**Problem statement**
Would you give the entries again word for word, with no pictures in the copy?

**Record extracts**
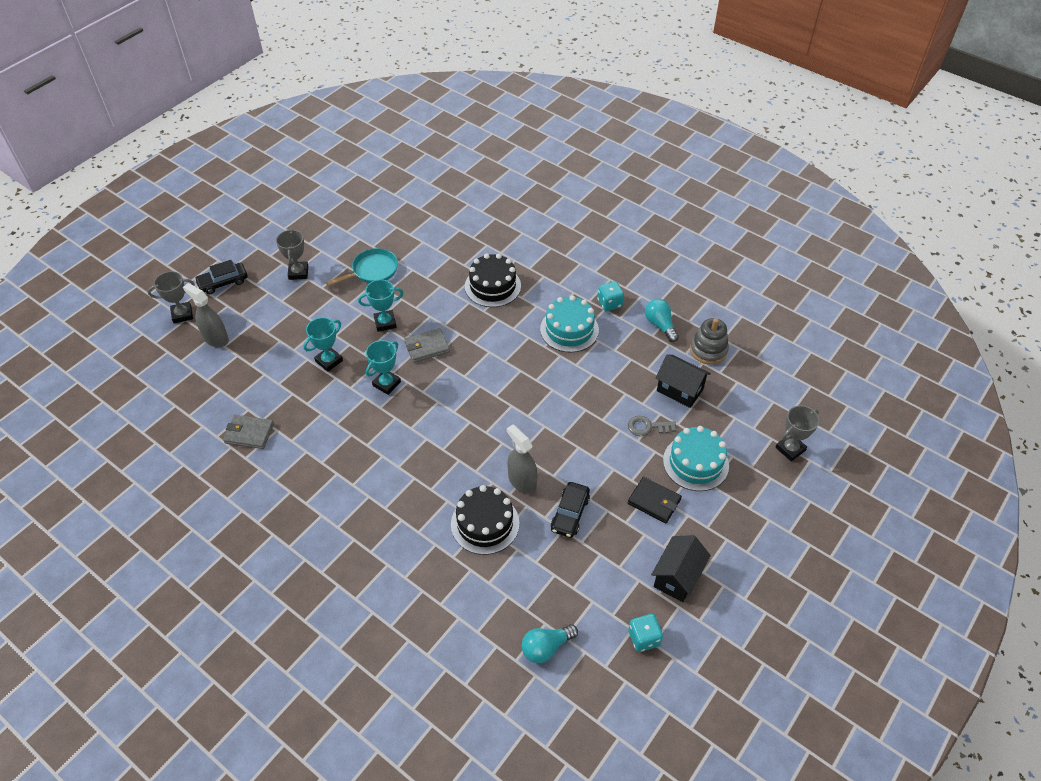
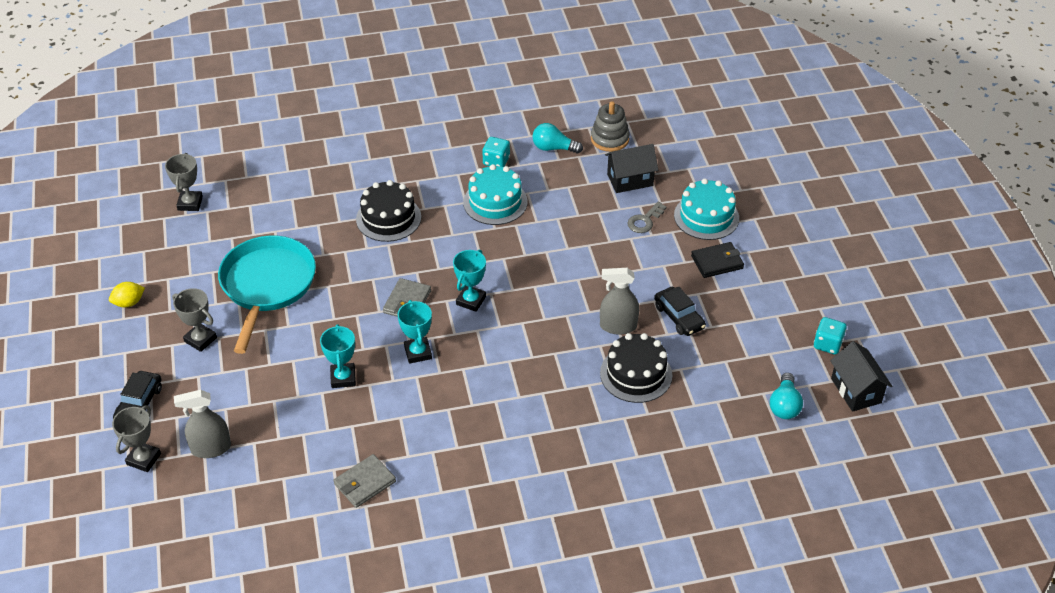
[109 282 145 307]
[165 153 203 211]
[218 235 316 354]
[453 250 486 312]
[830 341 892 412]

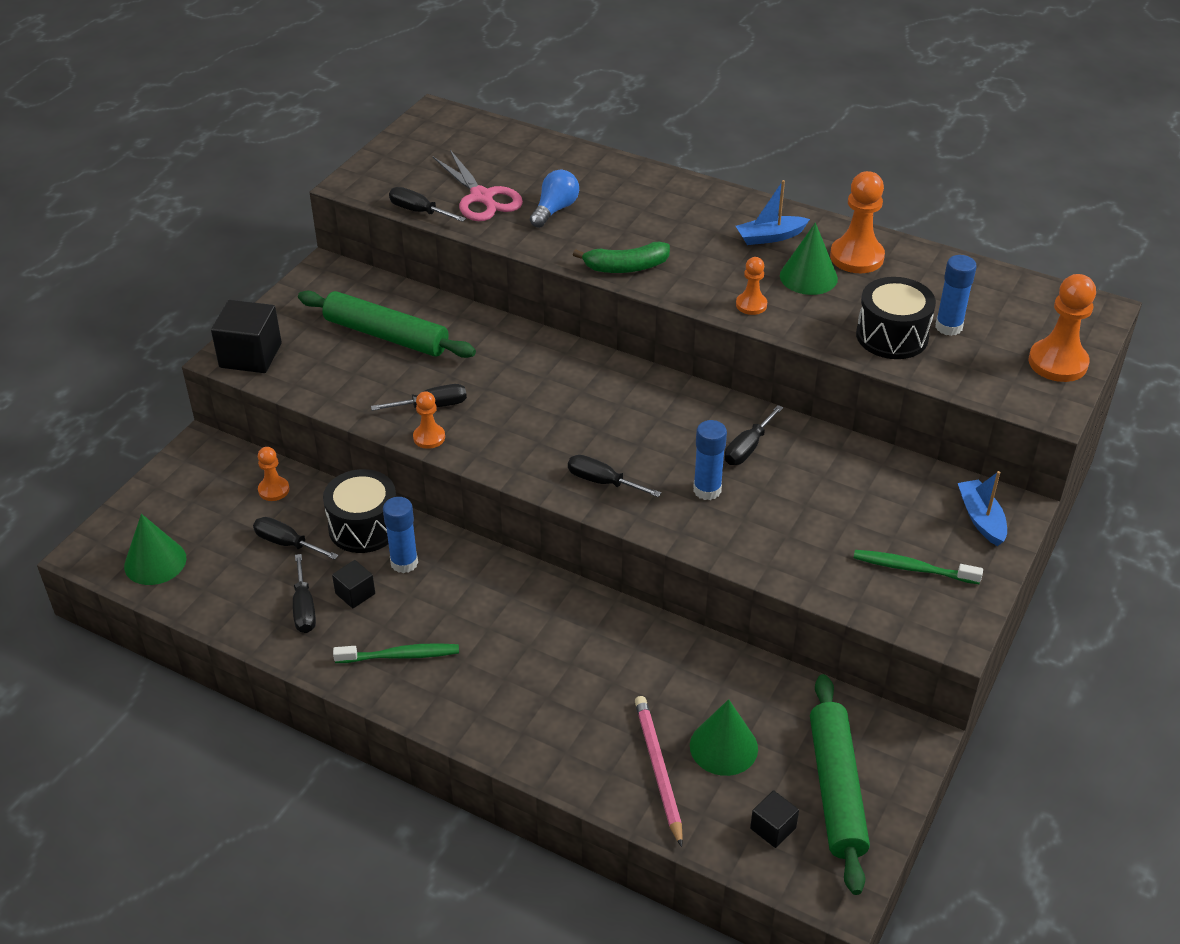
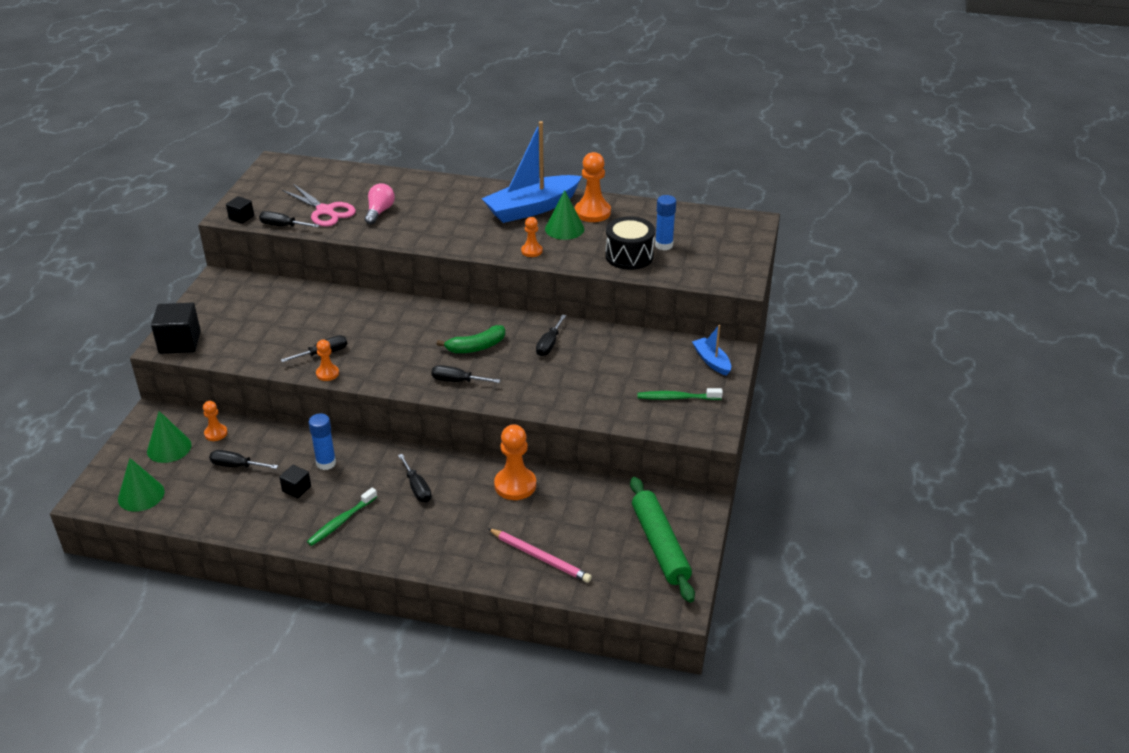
[147 411 191 463]
[226 196 254 224]
[307 488 377 546]
[365 183 395 225]
[398 454 432 502]
[437 325 505 353]
[482 121 582 223]
[487 528 592 583]
[494 425 536 500]
[298 290 476 358] (first image)
[323 469 396 553] (first image)
[693 420 727 500] (first image)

**Reply**
[109 282 145 307]
[165 153 203 211]
[218 235 316 354]
[453 250 486 312]
[830 341 892 412]

[147 411 191 463]
[226 196 254 224]
[307 488 377 546]
[365 183 395 225]
[398 454 432 502]
[437 325 505 353]
[482 121 582 223]
[487 528 592 583]
[494 425 536 500]
[298 290 476 358] (first image)
[323 469 396 553] (first image)
[693 420 727 500] (first image)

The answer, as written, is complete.